■ Your goal ■
Copy down every line of the data that follows exactly. Omit the pictures.
• • • •
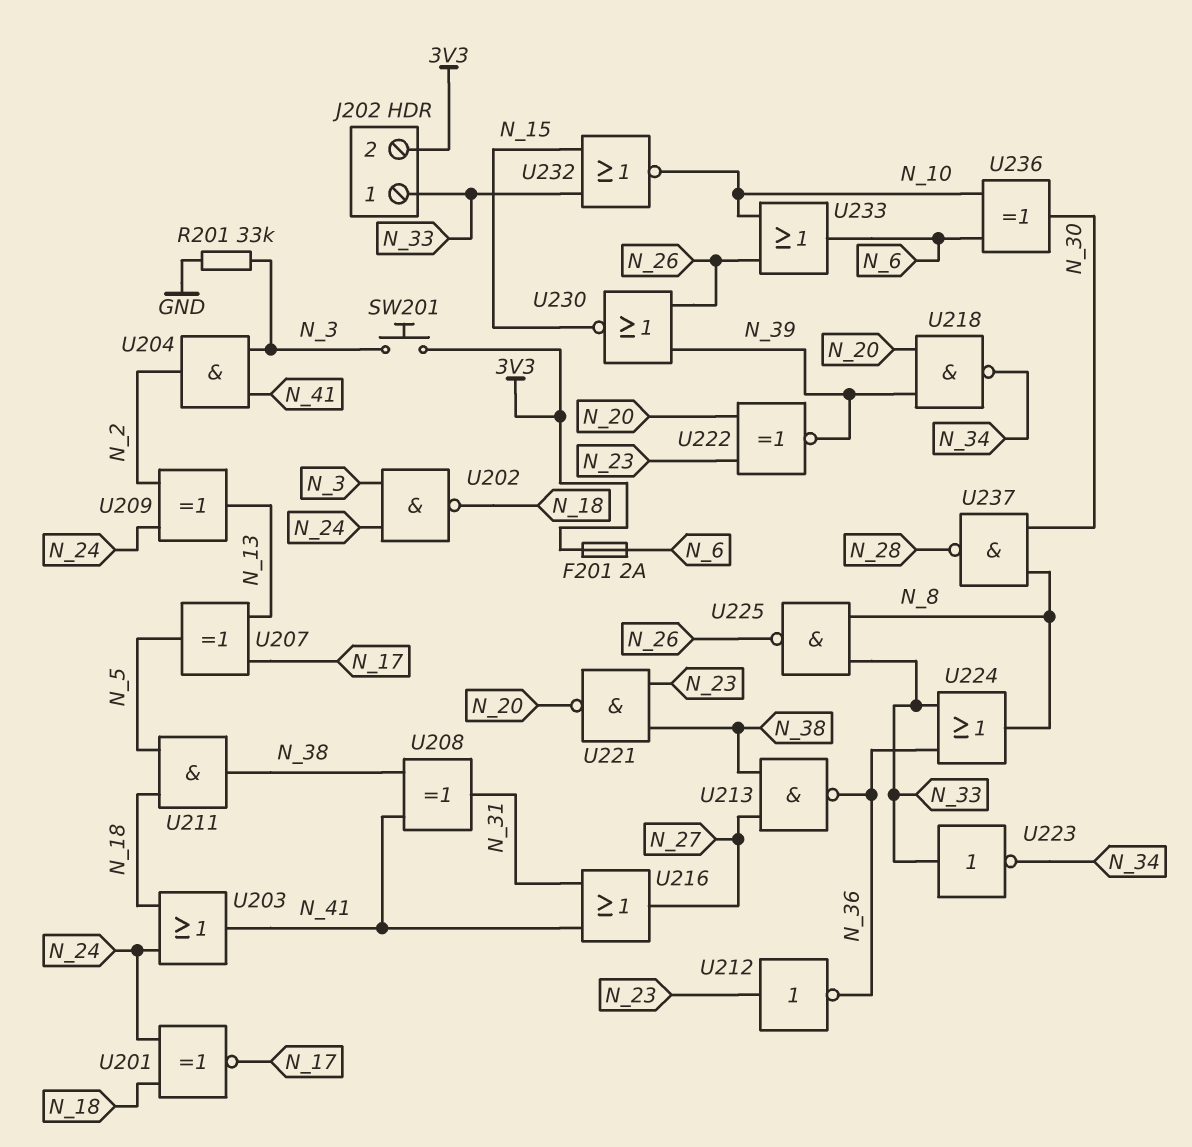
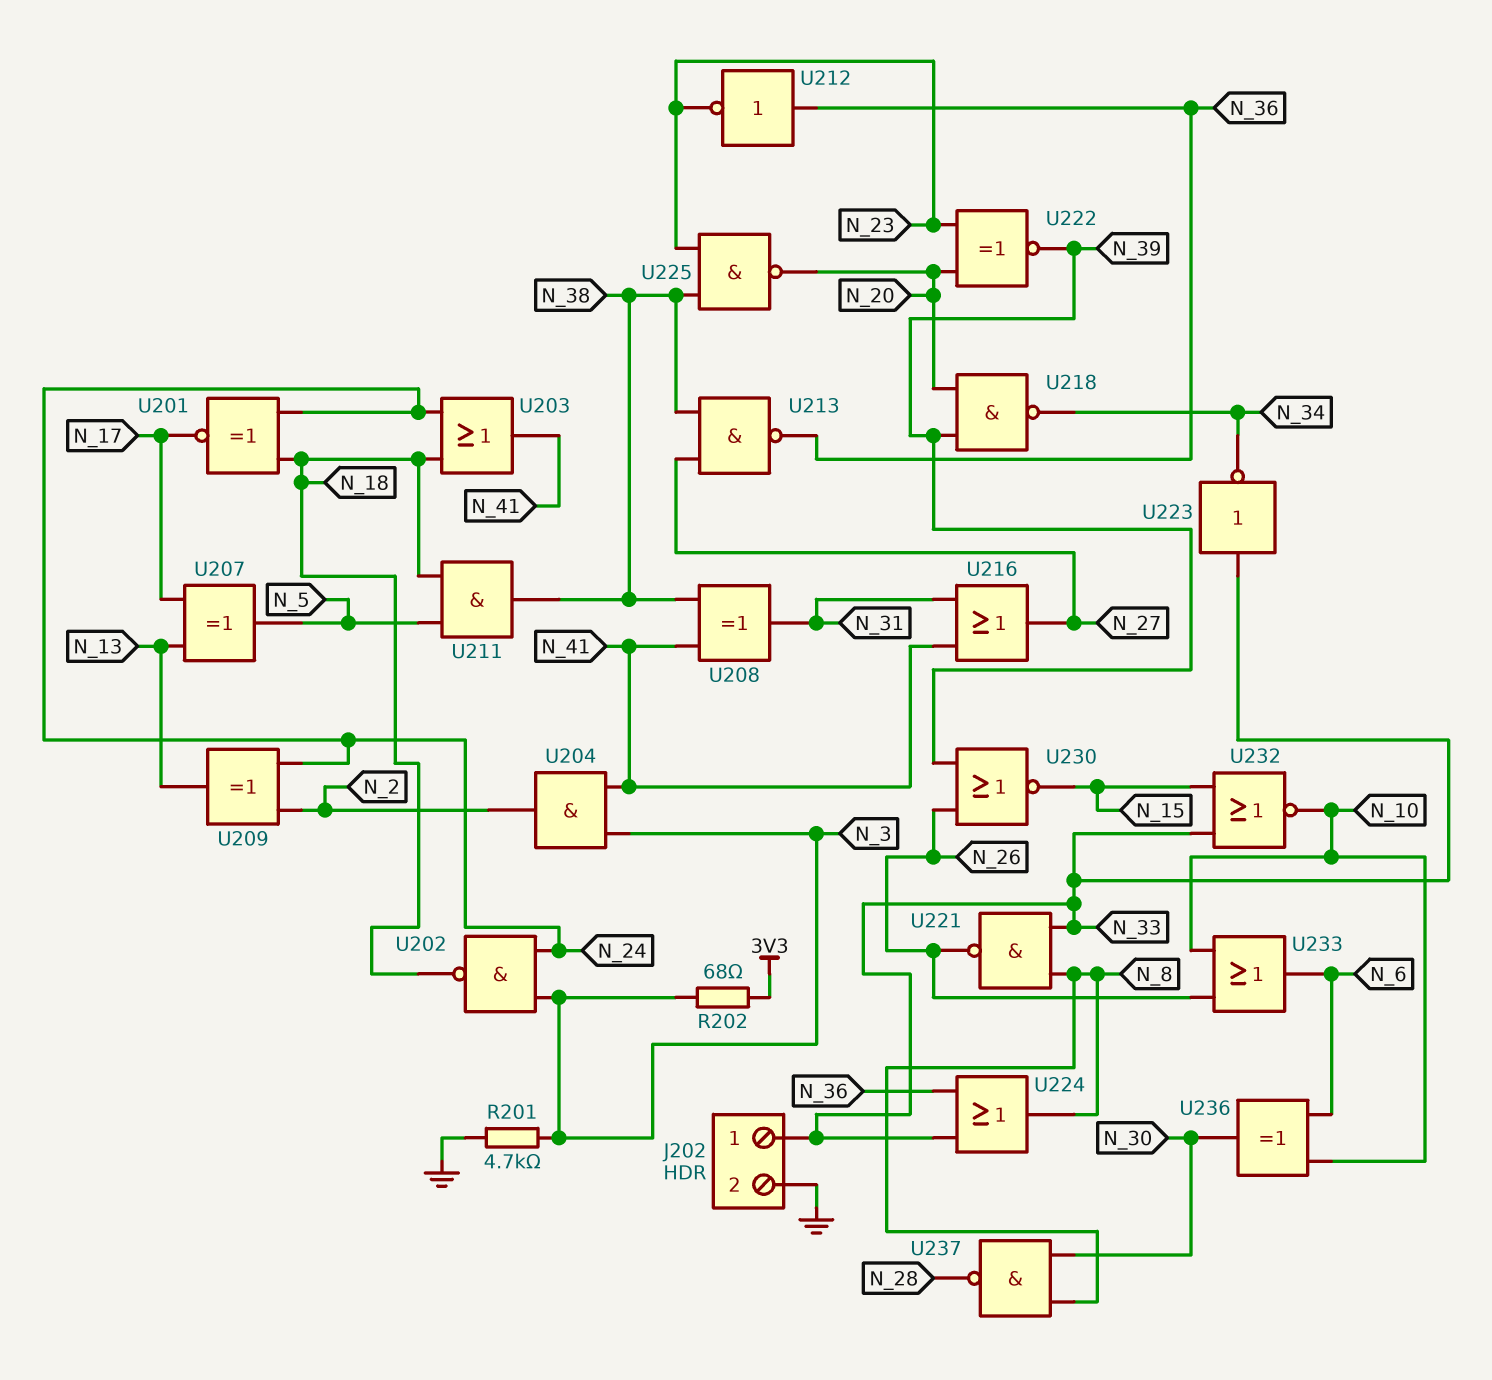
F201: 2A (3V3, N_6) -> none
J202 pin 2: 3V3 -> GND
R201: 33k (GND, N_3) -> 4.7k (GND, N_3)
R202: none -> 68 (3V3, N_3)
SW201: button (3V3, N_3) -> none
U212: NOT (in N_23, out N_36) -> NOT (in N_36, out N_23)
U221: NAND (in N_23, in N_38, out N_20) -> NAND (in N_8, in N_33, out N_26)
U225: NAND (in N_8, in N_33, out N_26) -> NAND (in N_23, in N_38, out N_20)

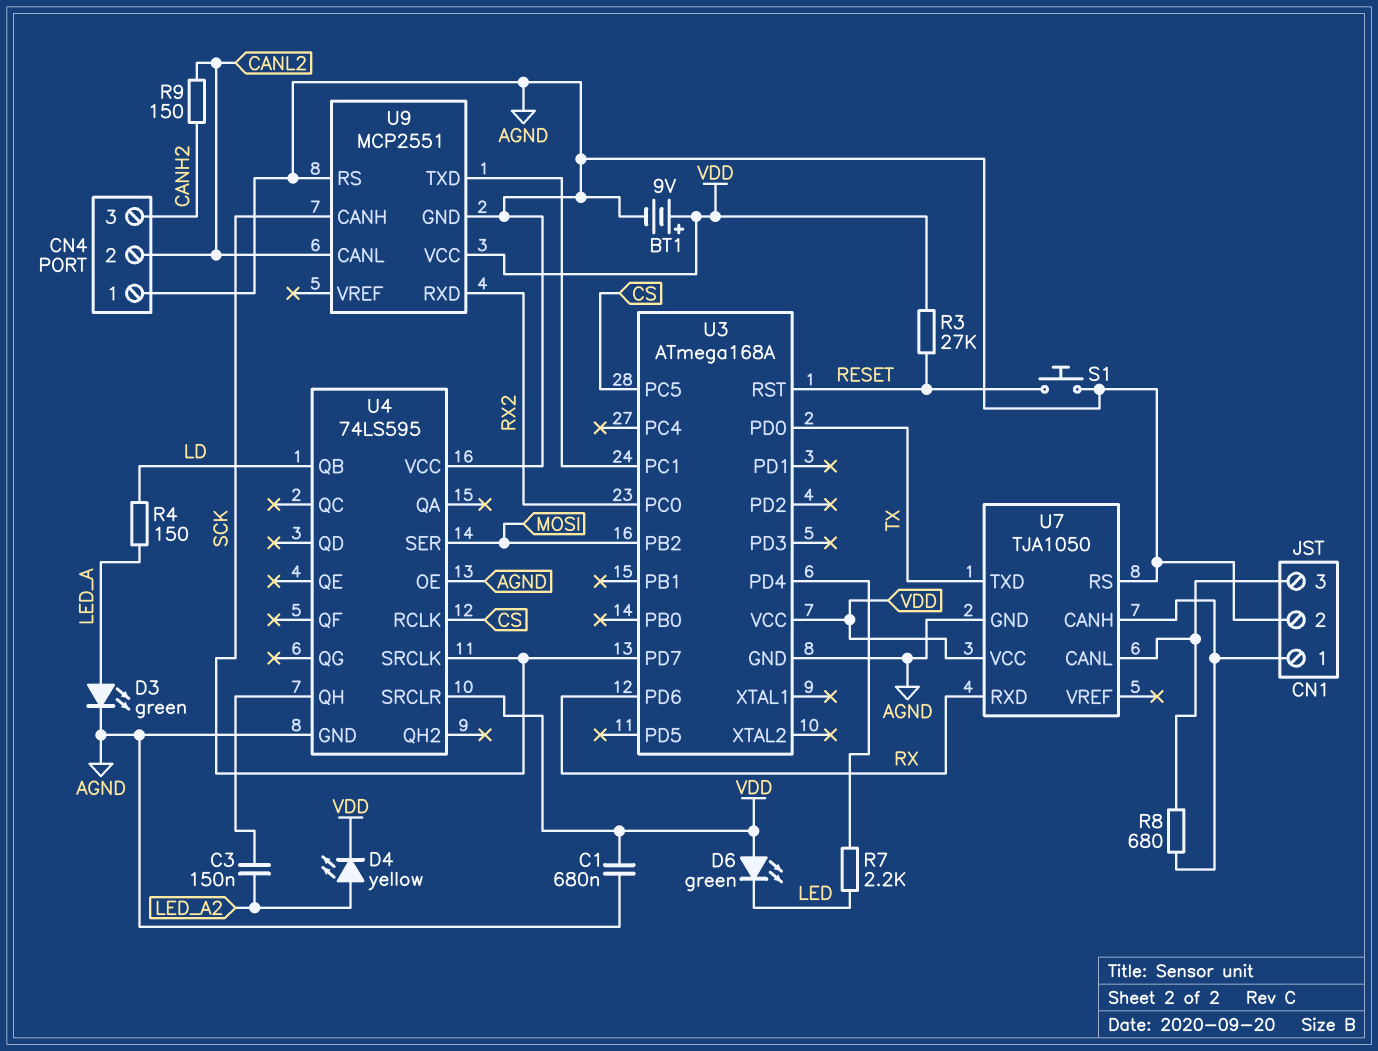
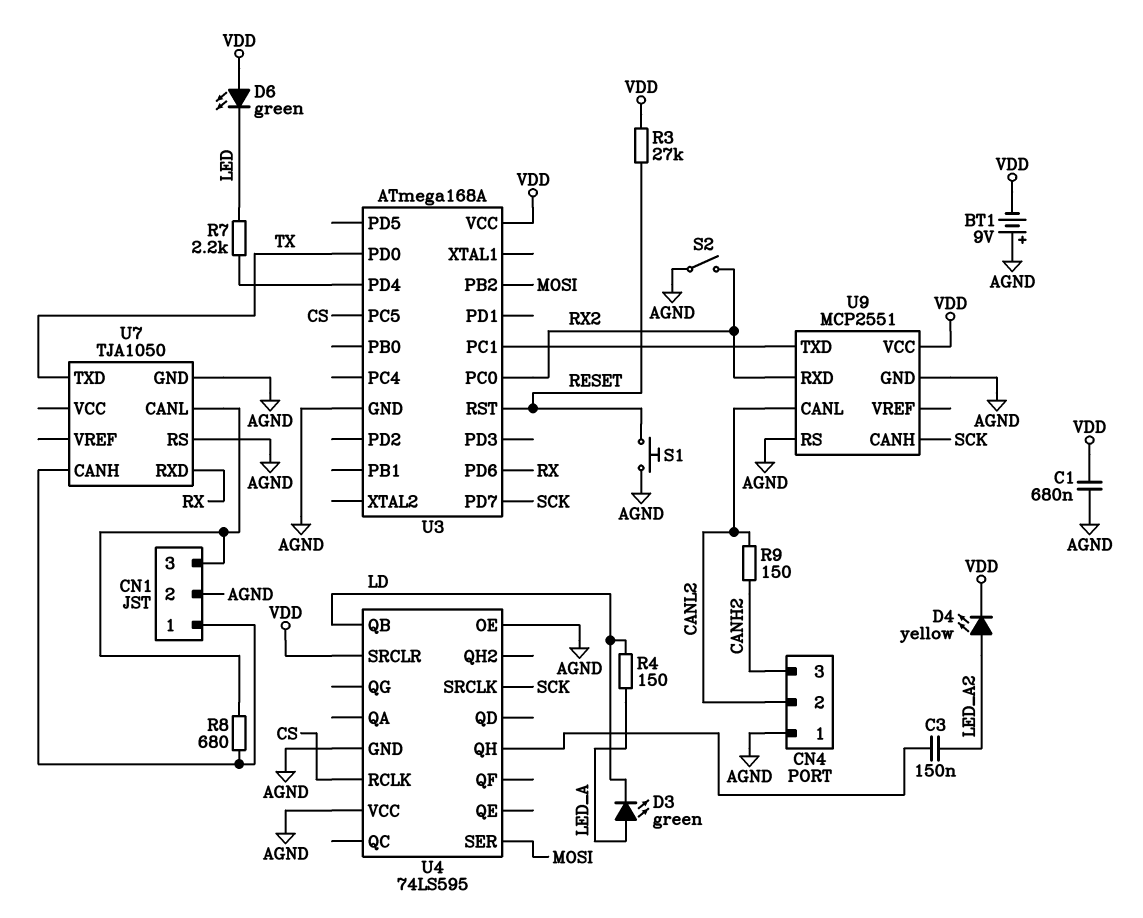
BT1: 9V (plus VDD, minus AGND) -> 9V (plus AGND, minus VDD)
D3: LED green (A LED_A, K AGND) -> LED green (A LED_A, K LD)
S2: none -> switch (AGND, RX2)
U7 pin VCC: VDD -> none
• • • •
■ Result of the exercise ■
F201: 2A (3V3, N_6) -> none
J202 pin 2: 3V3 -> GND
R201: 33k (GND, N_3) -> 4.7k (GND, N_3)
R202: none -> 68 (3V3, N_3)
SW201: button (3V3, N_3) -> none
U212: NOT (in N_23, out N_36) -> NOT (in N_36, out N_23)
U221: NAND (in N_23, in N_38, out N_20) -> NAND (in N_8, in N_33, out N_26)
U225: NAND (in N_8, in N_33, out N_26) -> NAND (in N_23, in N_38, out N_20)

BT1: 9V (plus VDD, minus AGND) -> 9V (plus AGND, minus VDD)
D3: LED green (A LED_A, K AGND) -> LED green (A LED_A, K LD)
S2: none -> switch (AGND, RX2)
U7 pin VCC: VDD -> none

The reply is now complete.